→ Image comparison data:
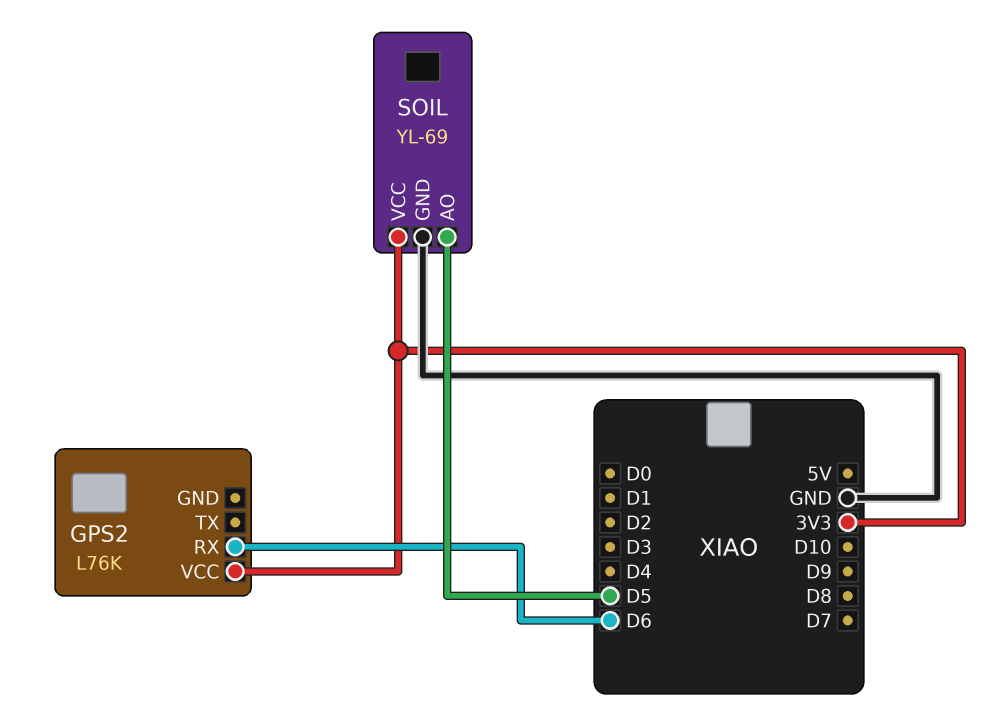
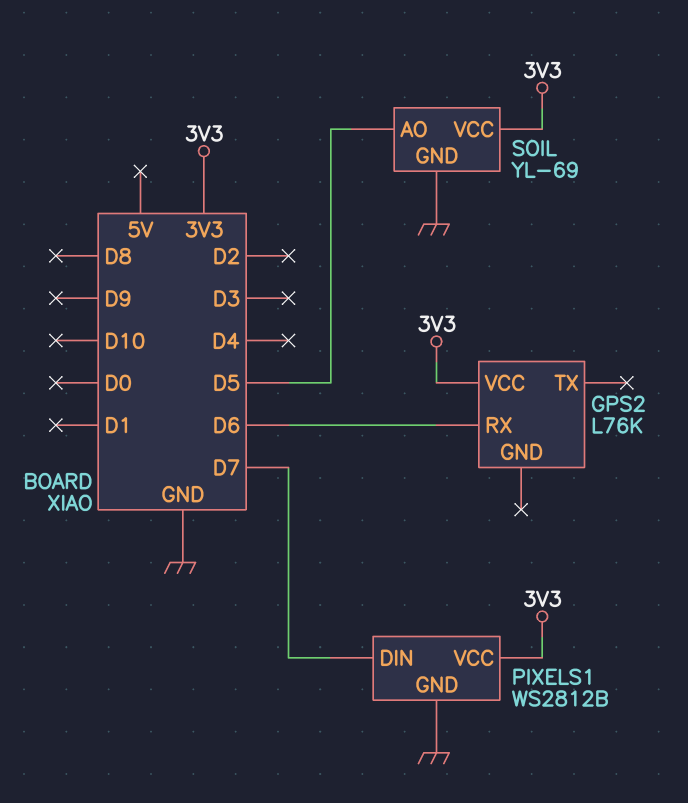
PIXELS1: none -> WS2812B
PIXELS1 pin DIN: none -> D7
PIXELS1 pin GND: none -> GND
PIXELS1 pin VCC: none -> 3V3

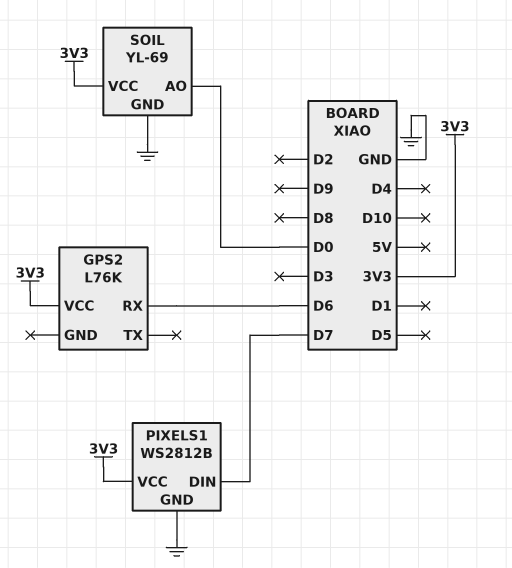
SOIL pin AO: D5 -> D0

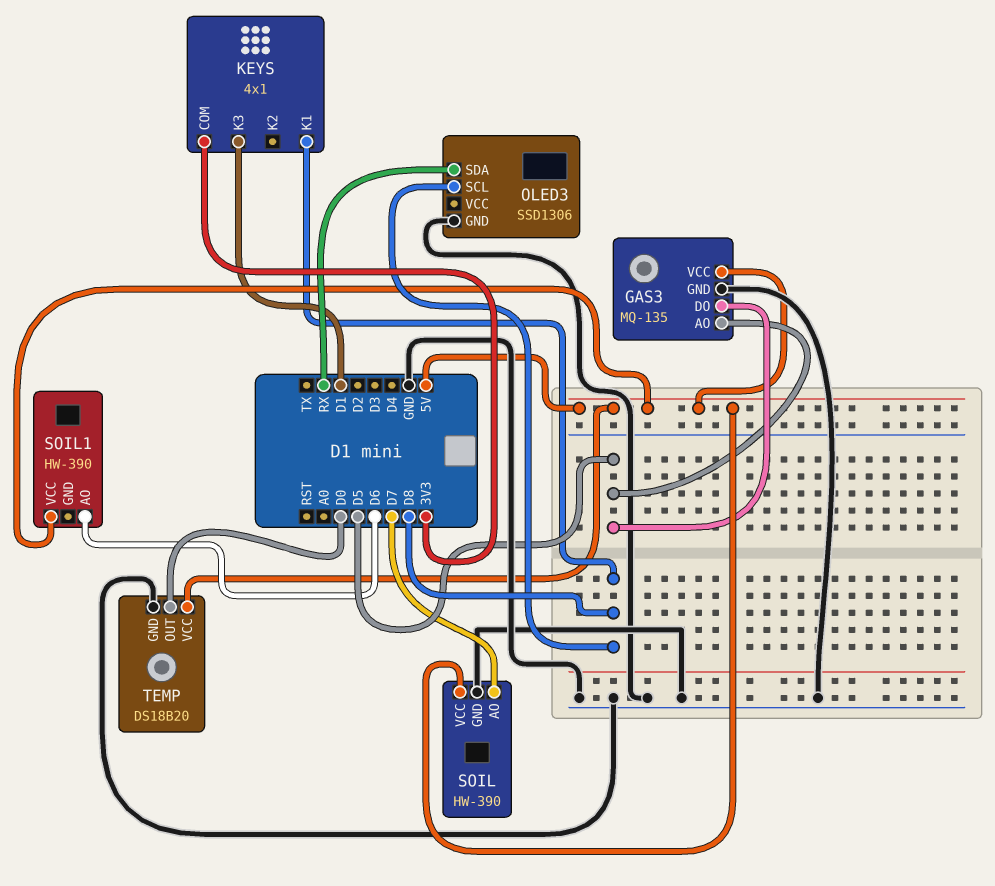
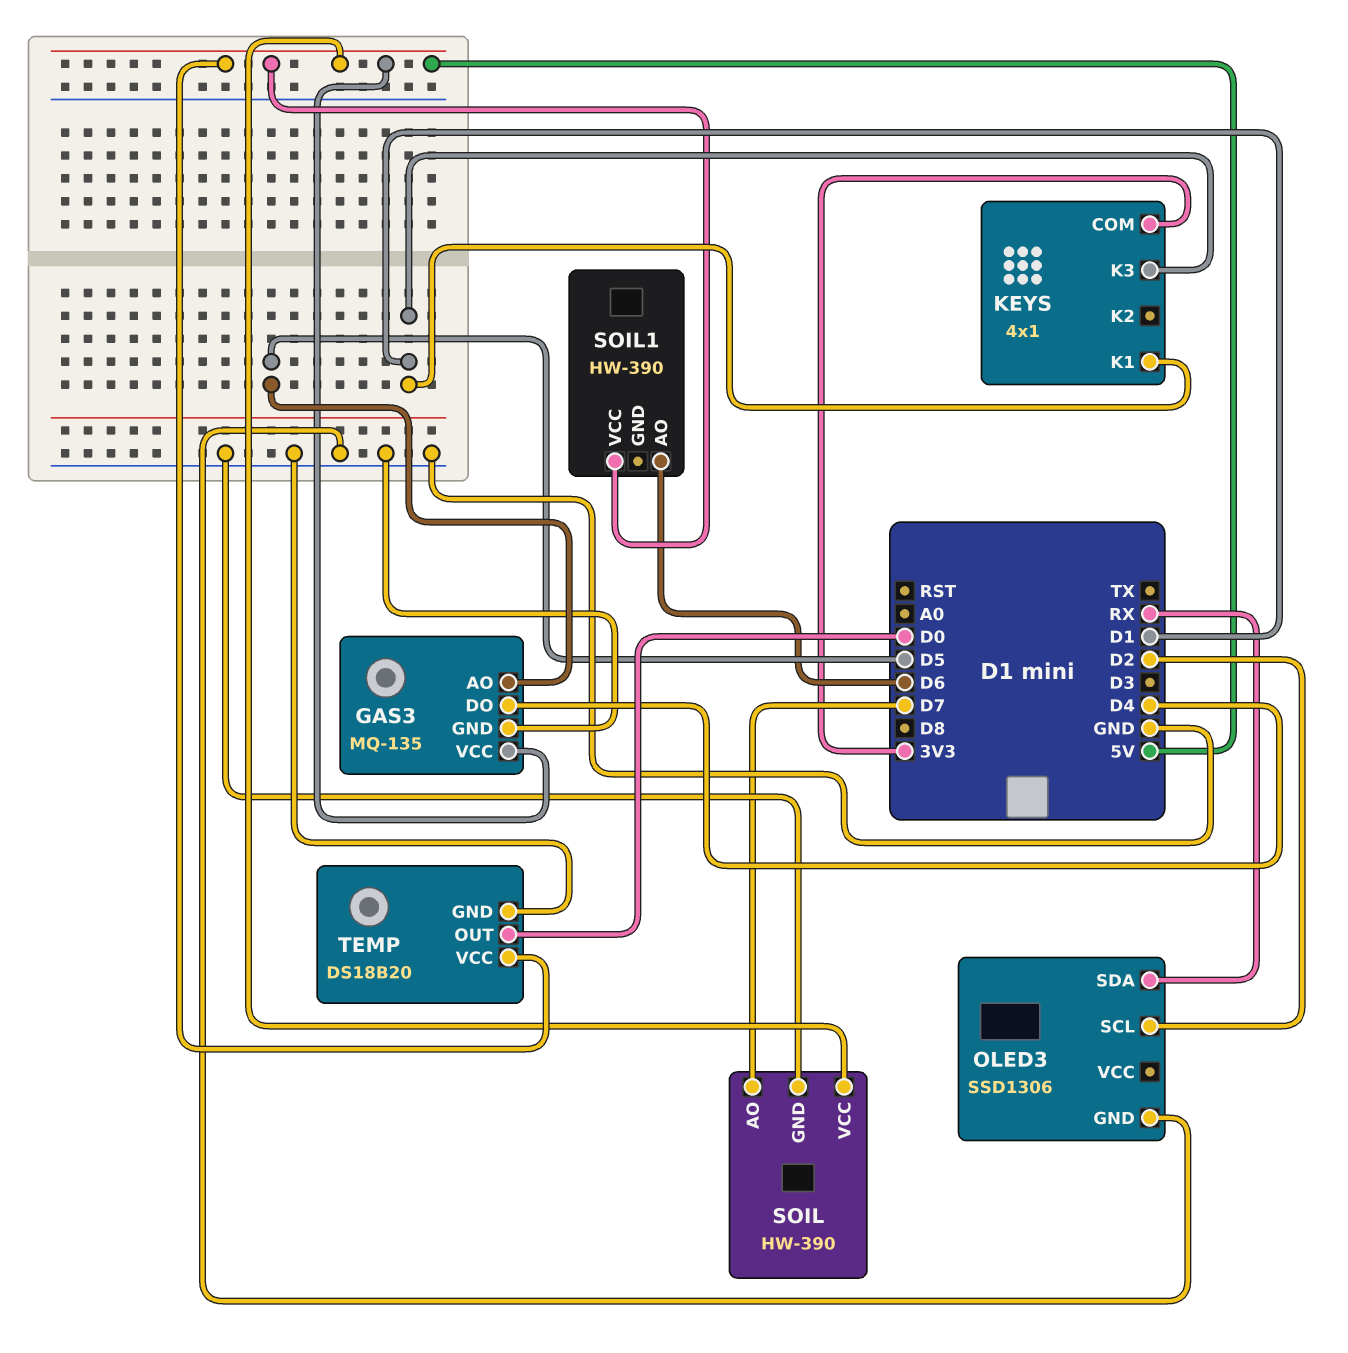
GAS3 pin DO: D5 -> D4
KEYS pin K1: D8 -> D1
OLED3 pin SCL: D8 -> D2

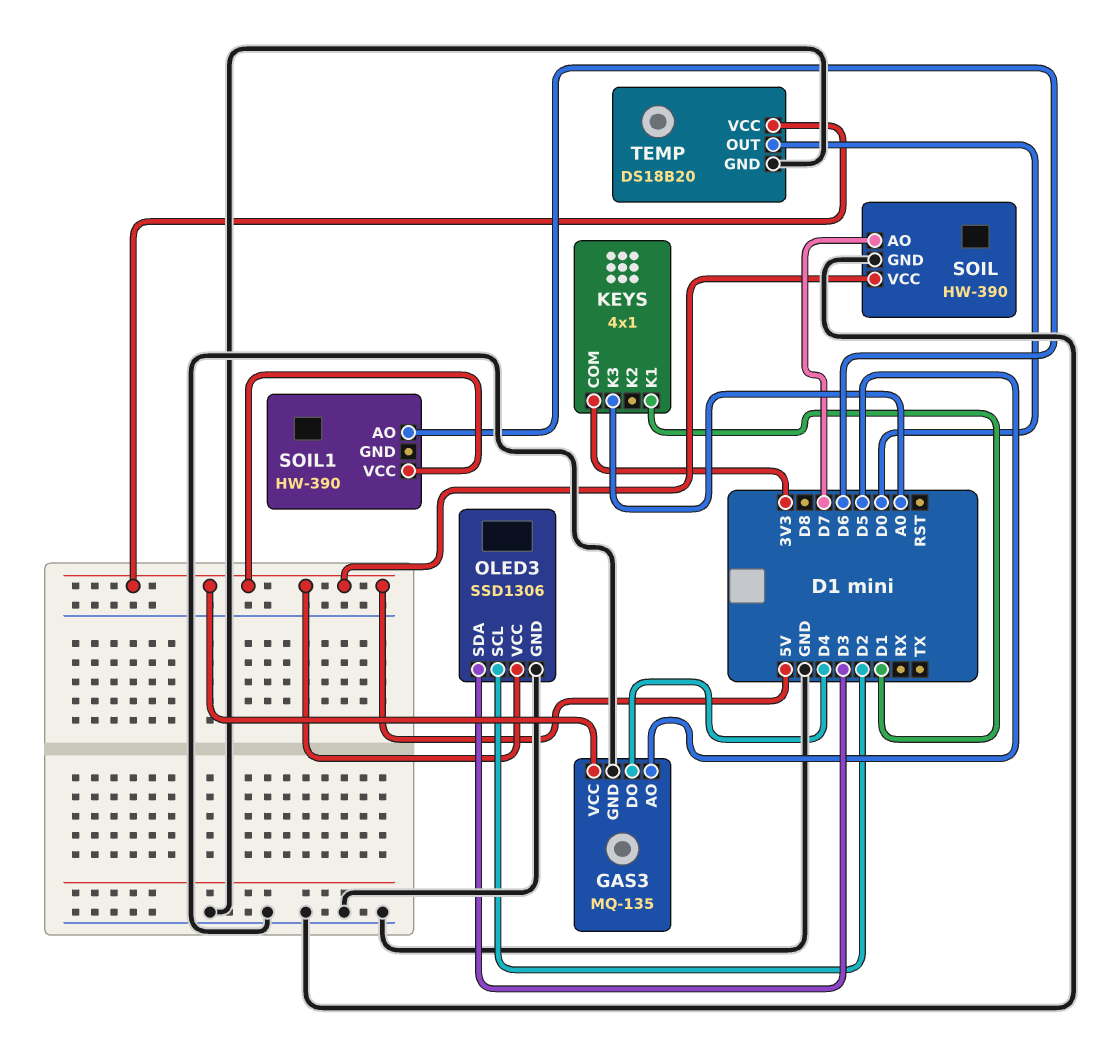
KEYS pin K3: D1 -> A0
OLED3 pin SDA: RX -> D3
OLED3 pin VCC: none -> 5V

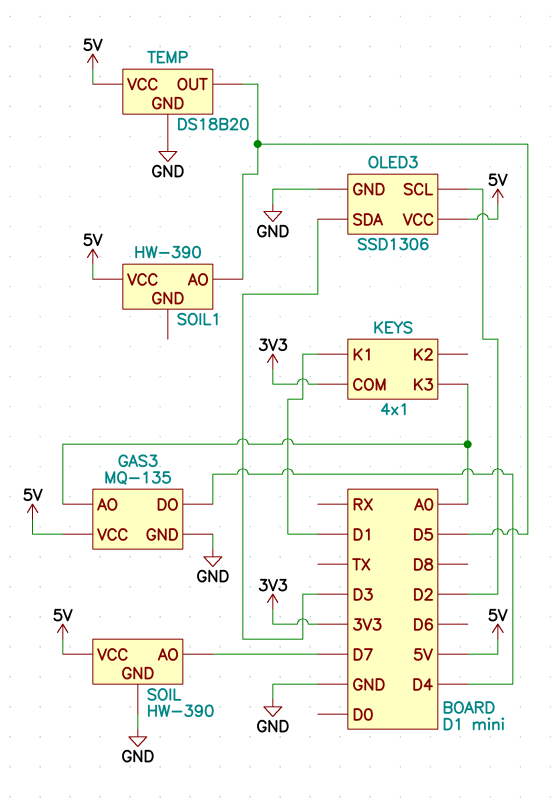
GAS3 pin AO: D5 -> A0
SOIL1 pin AO: D6 -> D5
TEMP pin OUT: D0 -> D5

→ About this exercise: With the pictures excluded, retype the records above verbatim.

→ Answer section:
PIXELS1: none -> WS2812B
PIXELS1 pin DIN: none -> D7
PIXELS1 pin GND: none -> GND
PIXELS1 pin VCC: none -> 3V3

SOIL pin AO: D5 -> D0

GAS3 pin DO: D5 -> D4
KEYS pin K1: D8 -> D1
OLED3 pin SCL: D8 -> D2

KEYS pin K3: D1 -> A0
OLED3 pin SDA: RX -> D3
OLED3 pin VCC: none -> 5V

GAS3 pin AO: D5 -> A0
SOIL1 pin AO: D6 -> D5
TEMP pin OUT: D0 -> D5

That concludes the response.